------ Material supplied ------

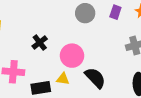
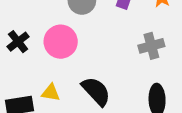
pink circle: (72, 56) -> (61, 42), moved

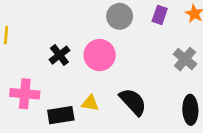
gray cross: (151, 46) -> (185, 59), turned -35

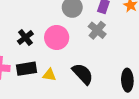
gray cross: (185, 59) -> (97, 30), moved
black rectangle: (61, 115) -> (26, 69), moved

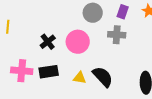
gray cross: (97, 30) -> (117, 35), turned -36
yellow triangle: (49, 75) -> (80, 78), moved

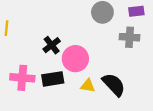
purple rectangle: (123, 12) -> (136, 11), turned 64
pink circle: (78, 42) -> (75, 59), moved

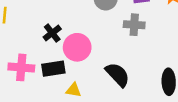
yellow triangle: (88, 86) -> (74, 90), moved

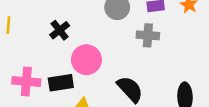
black cross: (52, 33) -> (60, 30), moved

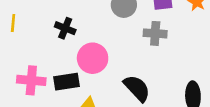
black cross: (60, 30) -> (65, 28), turned -30

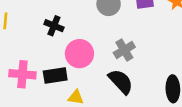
gray cross: (155, 33) -> (124, 50), moved, turned -35

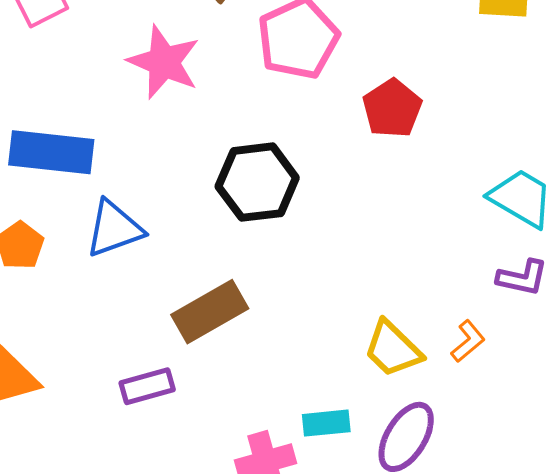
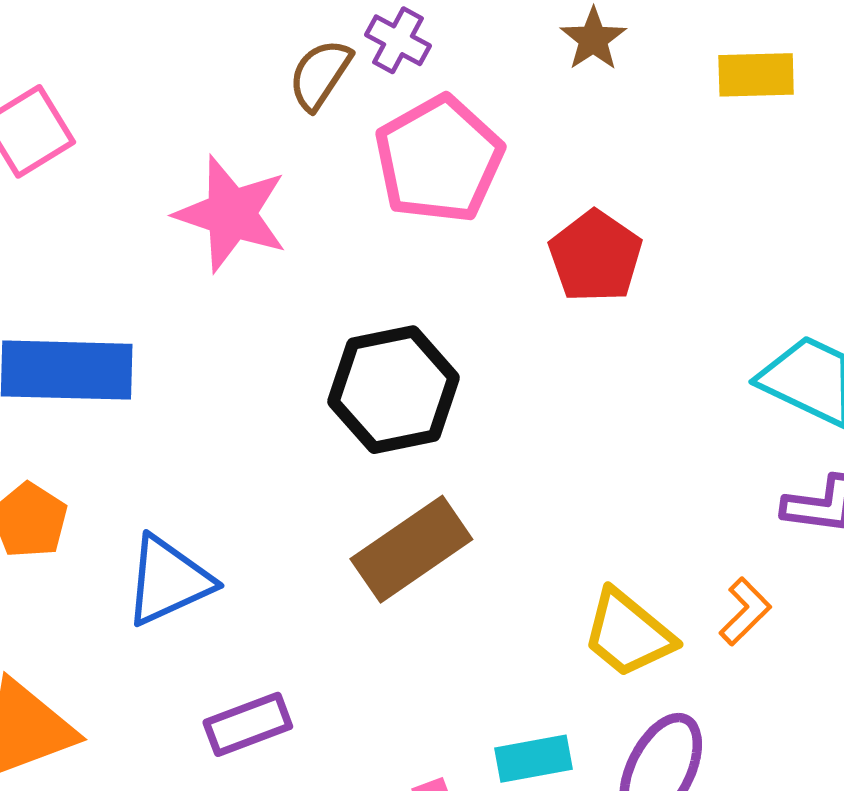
blue triangle: (114, 229) -> (168, 581), moved
brown rectangle: (210, 312) -> (411, 549), moved

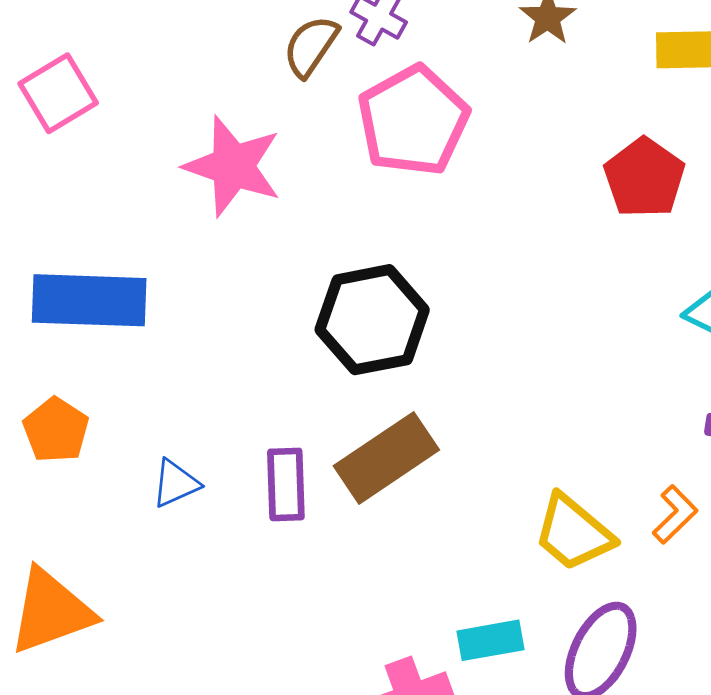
red pentagon: (595, 256) -> (644, 178), moved
blue triangle: (168, 581) -> (175, 483), size x0.6
purple rectangle: (248, 724) -> (286, 484), moved, turned -72

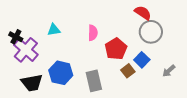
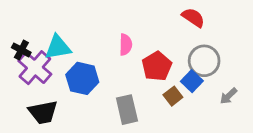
cyan triangle: (54, 30) -> (58, 47), moved, size x1.5
gray circle: (151, 32) -> (204, 61), moved
blue hexagon: (61, 73) -> (82, 78), moved

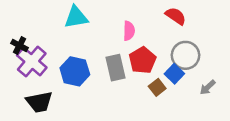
pink semicircle: (126, 45) -> (129, 31), moved
cyan triangle: (58, 47) -> (76, 17), moved
gray rectangle: (127, 110) -> (115, 68), moved

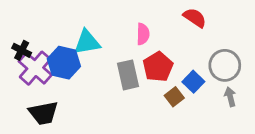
cyan triangle: (76, 17) -> (87, 42), moved
gray circle: (185, 55) -> (225, 65), moved
blue hexagon: (75, 71) -> (64, 63), moved
gray arrow: (208, 87) -> (230, 97), turned 119

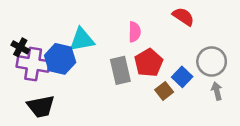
purple cross: (35, 68) -> (33, 64), turned -32

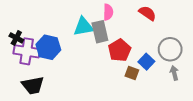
pink semicircle: (135, 32) -> (108, 12), moved
cyan triangle: (82, 40) -> (83, 27), moved
gray rectangle: (120, 70) -> (100, 32), moved
brown square: (164, 91) -> (132, 73), turned -32

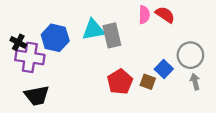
pink semicircle: (108, 12) -> (144, 15), moved
blue hexagon: (48, 47) -> (55, 38), moved
red pentagon: (120, 50) -> (120, 82), moved

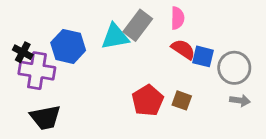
red semicircle: (165, 15) -> (183, 49), moved
gray rectangle: (112, 35) -> (138, 25), moved, turned 50
blue square: (164, 69) -> (203, 56), moved, turned -30
gray arrow: (195, 82) -> (240, 100), turned 112

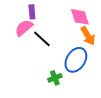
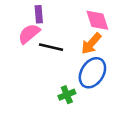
orange arrow: (88, 36) -> (91, 43), moved, turned 72
black line: (42, 39) -> (51, 47), turned -30

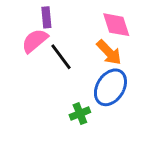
orange arrow: (91, 43) -> (109, 52), turned -85
black line: (51, 47) -> (61, 57), turned 40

------

- **Exercise aim**
Among the lines of the preceding data, which ones hold the word "hexagon"? List them.

- **Task answer**
blue hexagon: (61, 73) -> (82, 78), moved
blue hexagon: (75, 71) -> (64, 63), moved
blue hexagon: (48, 47) -> (55, 38), moved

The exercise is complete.